- What you have to do
What lines of the data below hold the string "DRIVER"? Copy each one.
Entries provided START
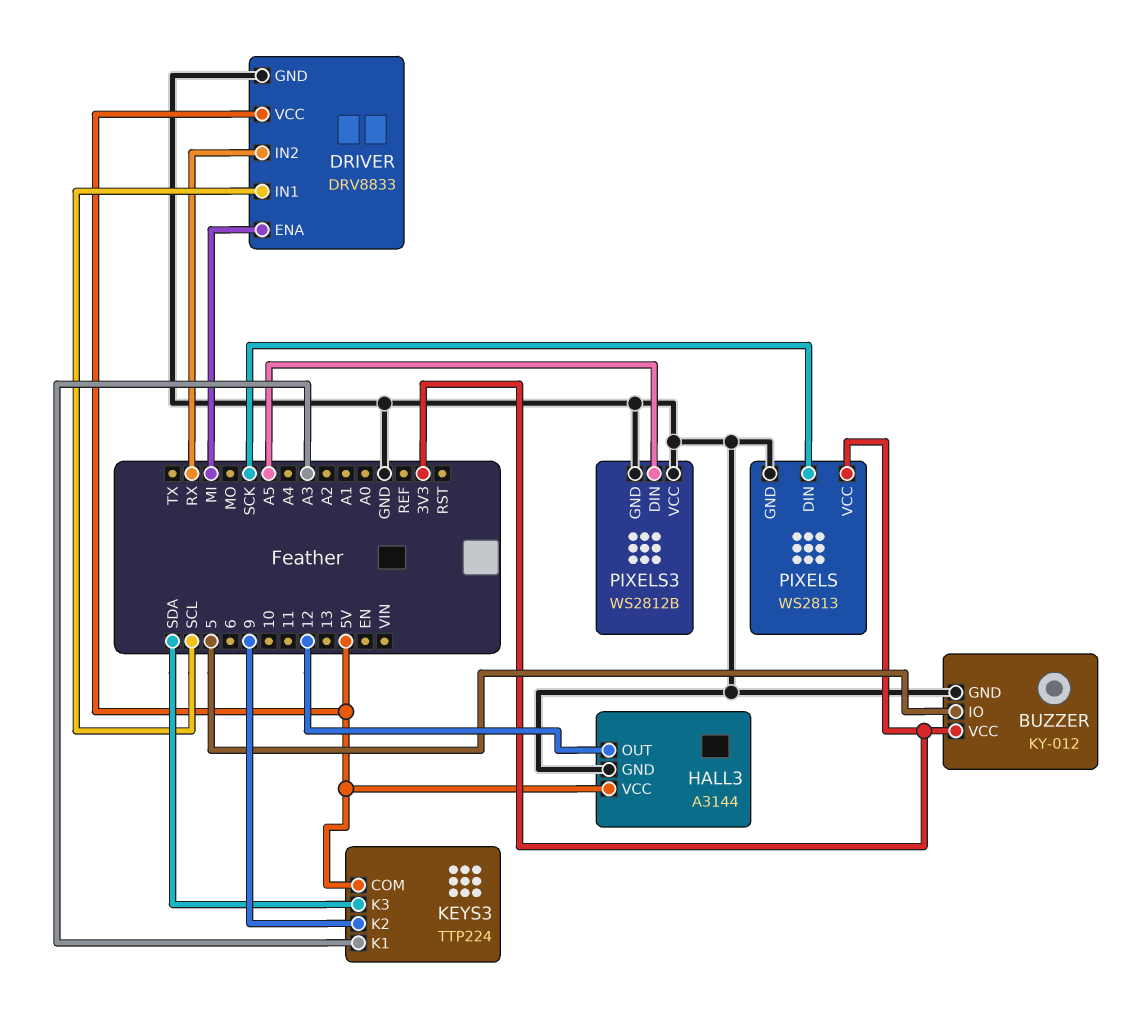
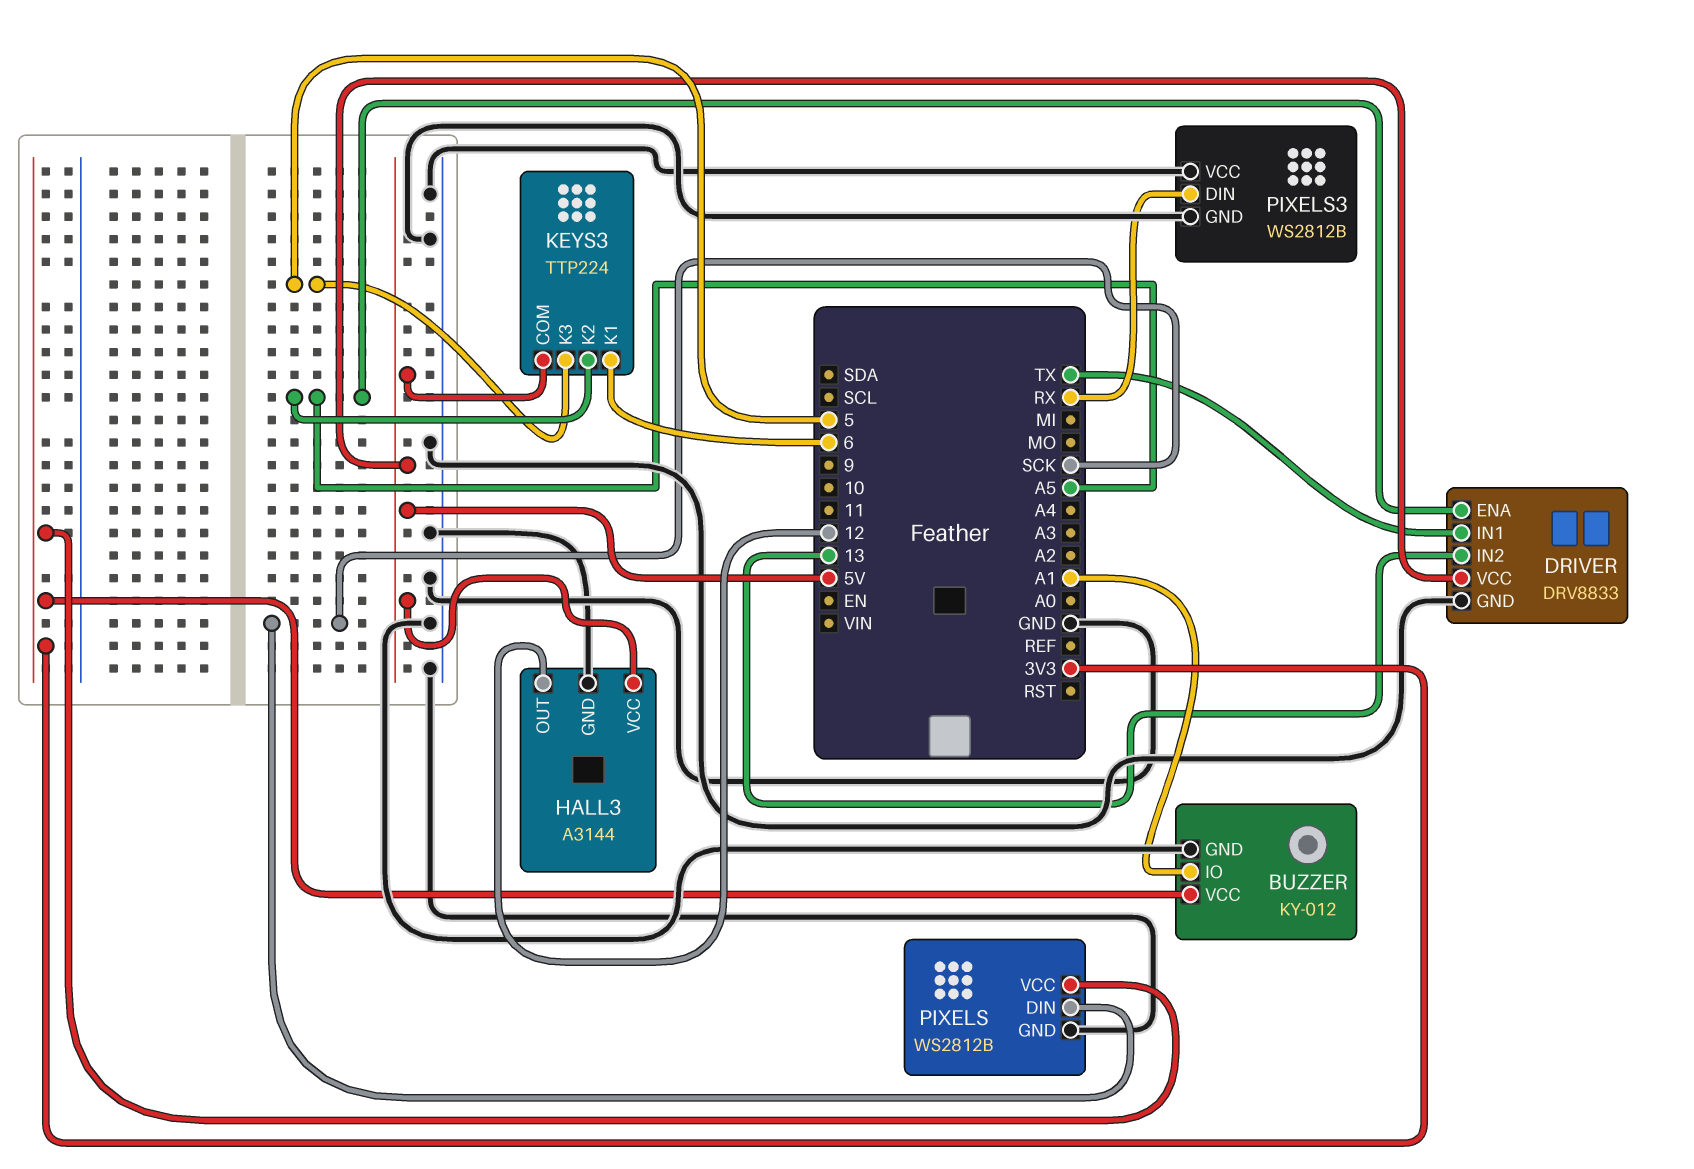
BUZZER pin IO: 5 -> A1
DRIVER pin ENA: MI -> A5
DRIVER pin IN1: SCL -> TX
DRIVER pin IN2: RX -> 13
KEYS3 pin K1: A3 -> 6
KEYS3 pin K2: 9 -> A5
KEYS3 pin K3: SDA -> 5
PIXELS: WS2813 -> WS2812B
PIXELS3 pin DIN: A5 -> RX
Entries provided END
- Solution for this problem
DRIVER pin ENA: MI -> A5
DRIVER pin IN1: SCL -> TX
DRIVER pin IN2: RX -> 13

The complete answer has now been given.